++++ GIVEN RECORDS

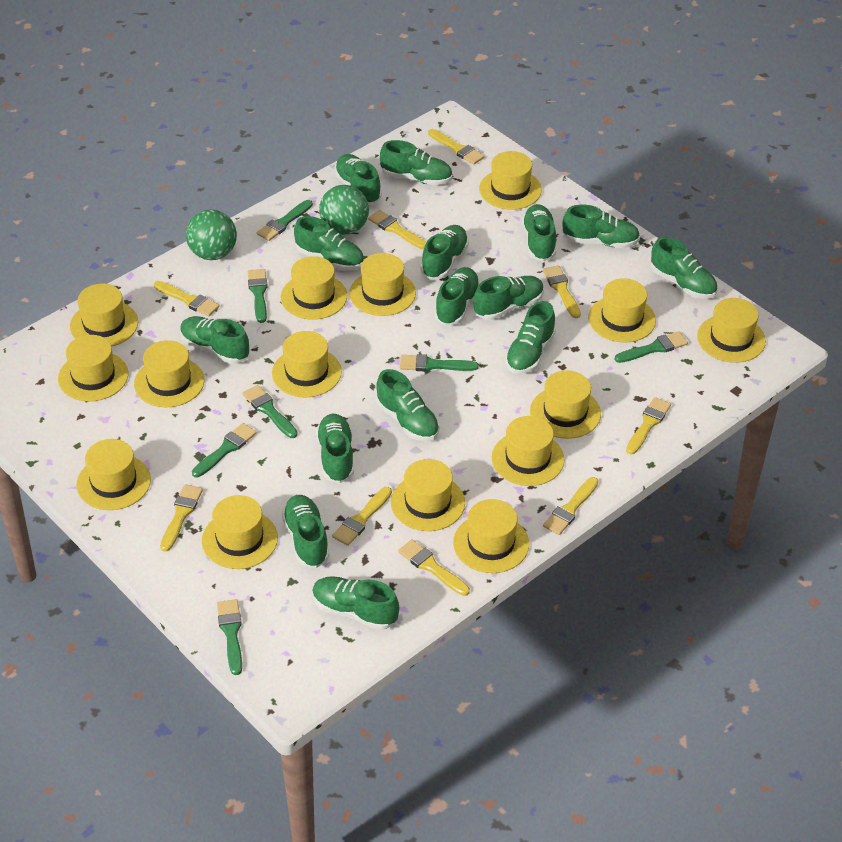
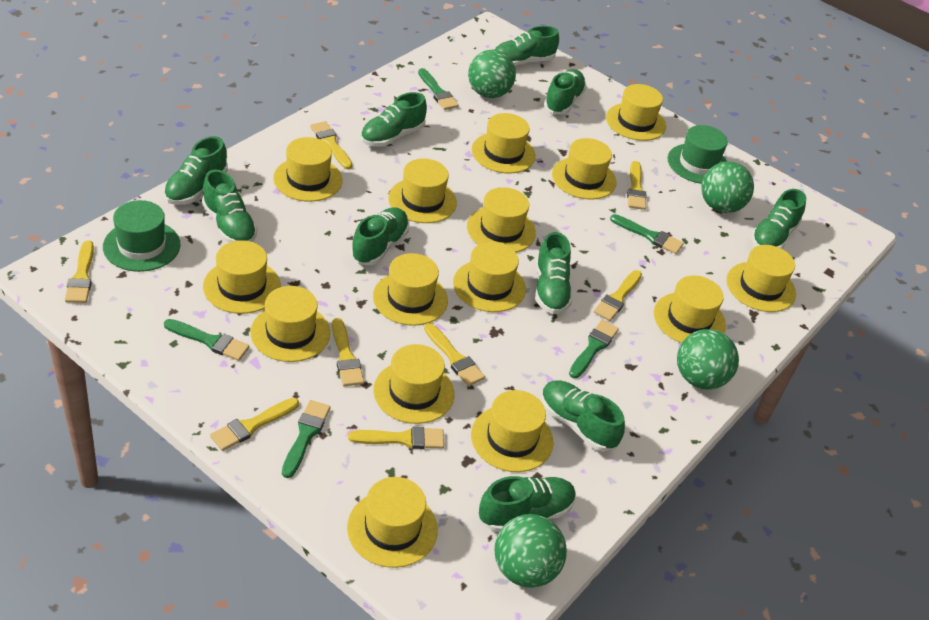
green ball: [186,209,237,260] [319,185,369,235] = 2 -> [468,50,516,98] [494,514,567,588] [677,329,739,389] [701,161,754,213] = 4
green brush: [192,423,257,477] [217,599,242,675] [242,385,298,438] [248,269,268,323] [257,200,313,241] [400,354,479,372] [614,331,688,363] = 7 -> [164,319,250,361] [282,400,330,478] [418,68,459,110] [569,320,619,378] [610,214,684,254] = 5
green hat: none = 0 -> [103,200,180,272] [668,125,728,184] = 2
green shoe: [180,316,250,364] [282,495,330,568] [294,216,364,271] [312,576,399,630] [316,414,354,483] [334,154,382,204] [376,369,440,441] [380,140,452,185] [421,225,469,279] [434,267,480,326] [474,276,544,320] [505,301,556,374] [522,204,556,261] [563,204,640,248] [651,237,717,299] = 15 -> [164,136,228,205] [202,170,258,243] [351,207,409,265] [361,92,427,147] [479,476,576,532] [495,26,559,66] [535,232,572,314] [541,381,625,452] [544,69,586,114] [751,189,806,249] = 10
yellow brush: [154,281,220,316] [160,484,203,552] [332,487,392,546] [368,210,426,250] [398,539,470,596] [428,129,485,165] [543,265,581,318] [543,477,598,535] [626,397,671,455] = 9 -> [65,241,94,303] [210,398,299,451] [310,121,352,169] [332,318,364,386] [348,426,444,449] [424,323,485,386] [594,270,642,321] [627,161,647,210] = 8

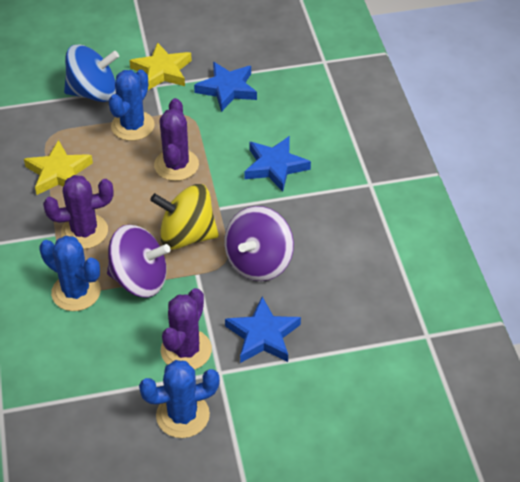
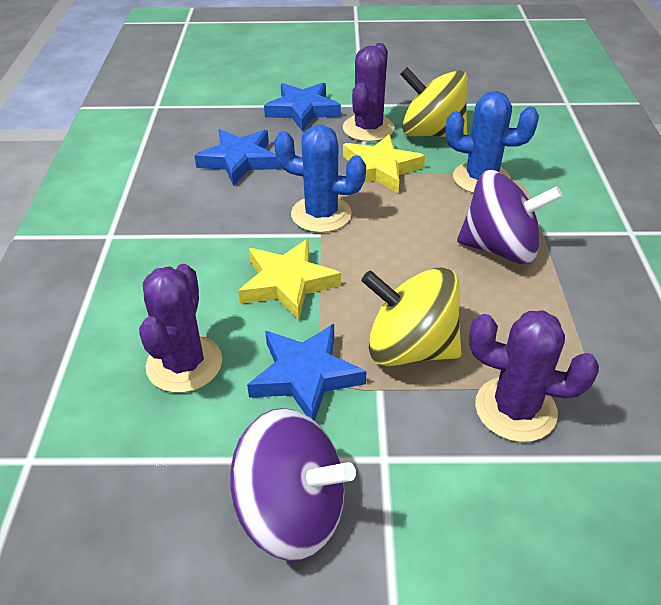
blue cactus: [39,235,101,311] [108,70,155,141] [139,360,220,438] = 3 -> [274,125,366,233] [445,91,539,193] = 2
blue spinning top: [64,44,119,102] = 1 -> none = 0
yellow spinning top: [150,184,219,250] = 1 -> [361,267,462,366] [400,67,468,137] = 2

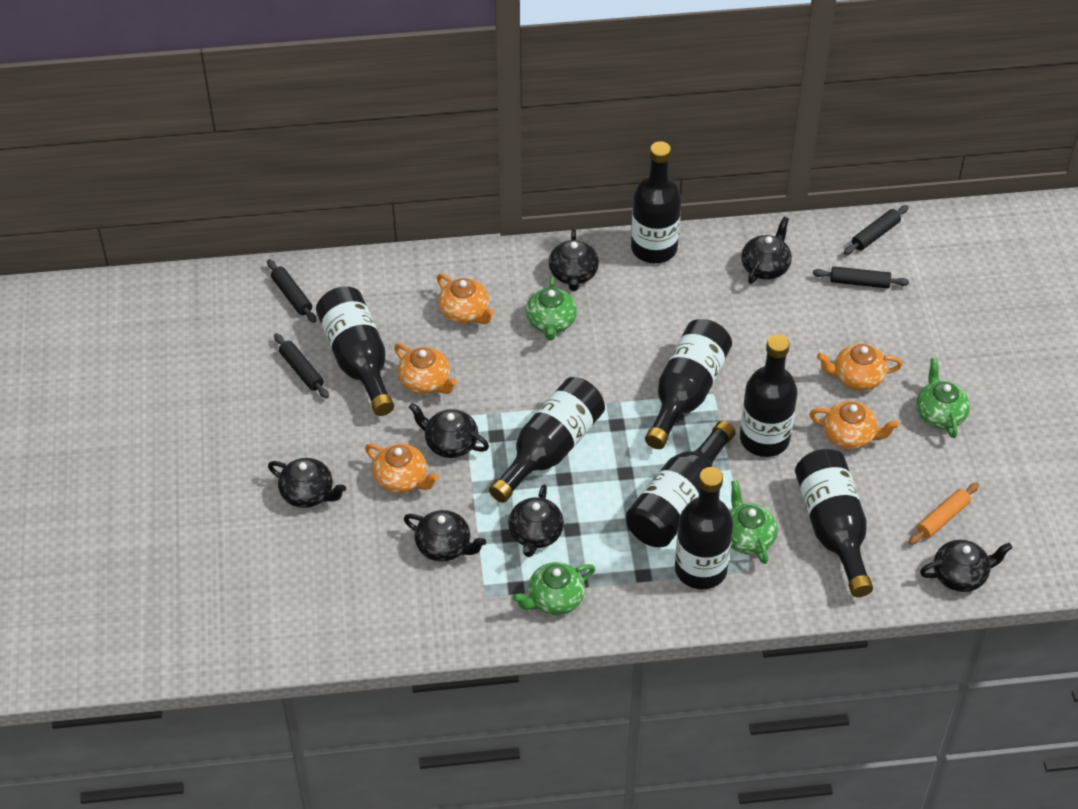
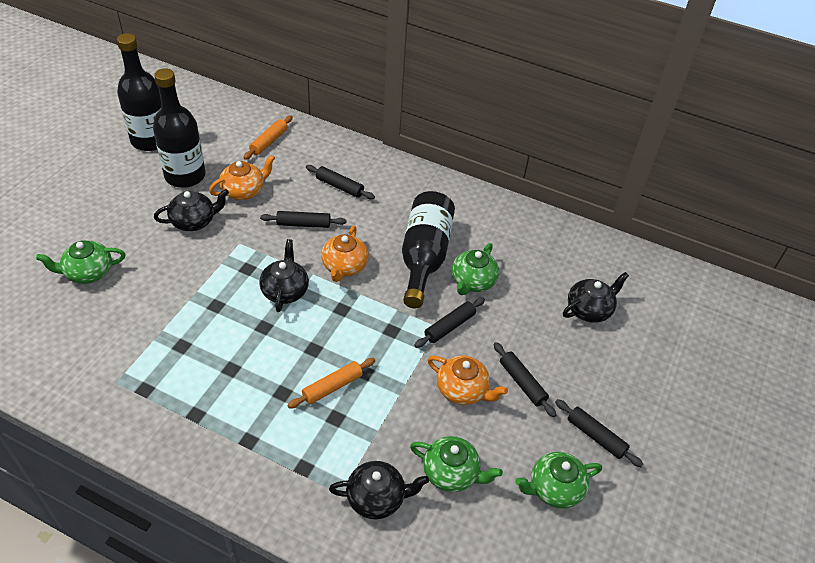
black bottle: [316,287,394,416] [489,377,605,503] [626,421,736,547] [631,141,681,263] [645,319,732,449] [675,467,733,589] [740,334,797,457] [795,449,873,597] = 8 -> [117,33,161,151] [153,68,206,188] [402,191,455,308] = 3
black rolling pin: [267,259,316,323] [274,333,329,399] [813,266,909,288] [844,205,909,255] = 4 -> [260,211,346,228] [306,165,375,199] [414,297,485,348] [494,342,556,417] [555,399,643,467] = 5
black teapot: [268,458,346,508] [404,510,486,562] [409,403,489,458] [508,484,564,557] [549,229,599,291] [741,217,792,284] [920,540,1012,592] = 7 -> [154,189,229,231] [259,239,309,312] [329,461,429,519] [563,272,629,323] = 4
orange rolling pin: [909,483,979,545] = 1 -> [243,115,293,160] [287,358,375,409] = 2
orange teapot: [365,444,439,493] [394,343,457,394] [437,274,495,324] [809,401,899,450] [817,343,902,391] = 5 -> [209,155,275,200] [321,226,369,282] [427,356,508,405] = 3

++++++++

→ **INSTRUCTION**: Copy exactly, and only, the lines from the line that contains "black teapot: [268,458,346,508]" through the end of the data above.

→ **SOLUTION**:
black teapot: [268,458,346,508] [404,510,486,562] [409,403,489,458] [508,484,564,557] [549,229,599,291] [741,217,792,284] [920,540,1012,592] = 7 -> [154,189,229,231] [259,239,309,312] [329,461,429,519] [563,272,629,323] = 4
orange rolling pin: [909,483,979,545] = 1 -> [243,115,293,160] [287,358,375,409] = 2
orange teapot: [365,444,439,493] [394,343,457,394] [437,274,495,324] [809,401,899,450] [817,343,902,391] = 5 -> [209,155,275,200] [321,226,369,282] [427,356,508,405] = 3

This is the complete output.